Pictures excluded, copy all of the data below exactly.
:::::
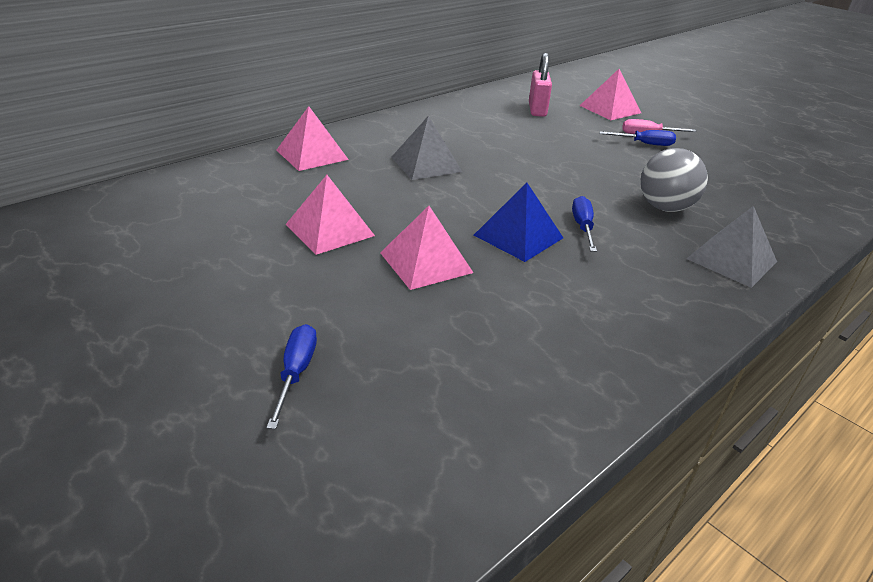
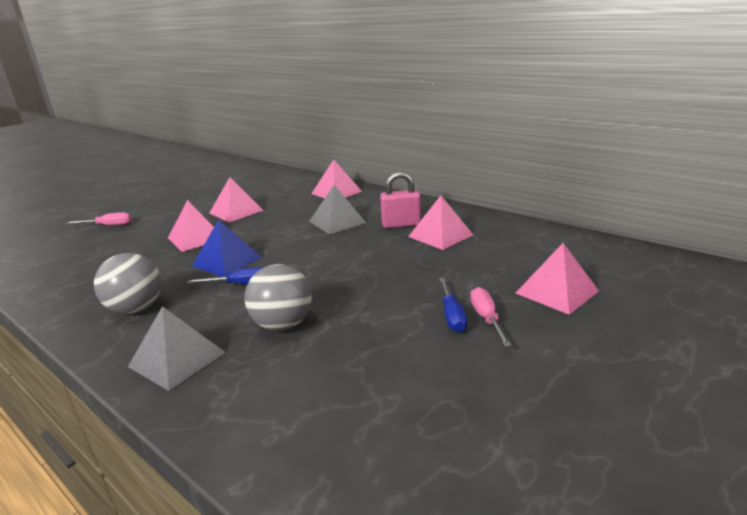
camera: 85 degrees right, 10 degrees down
blue screwdriver [266,324,317,429] -> pink screwdriver [66,212,131,225]
pink padlock [529,53,552,117] -> pink padlock moved to [380,172,421,228]
none -> grey ball [94,253,161,314]
none -> pink pyramid [408,195,473,250]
:::::
§ TASK RESPONSE
camera: 85 degrees right, 10 degrees down
blue screwdriver [266,324,317,429] -> pink screwdriver [66,212,131,225]
pink padlock [529,53,552,117] -> pink padlock moved to [380,172,421,228]
none -> grey ball [94,253,161,314]
none -> pink pyramid [408,195,473,250]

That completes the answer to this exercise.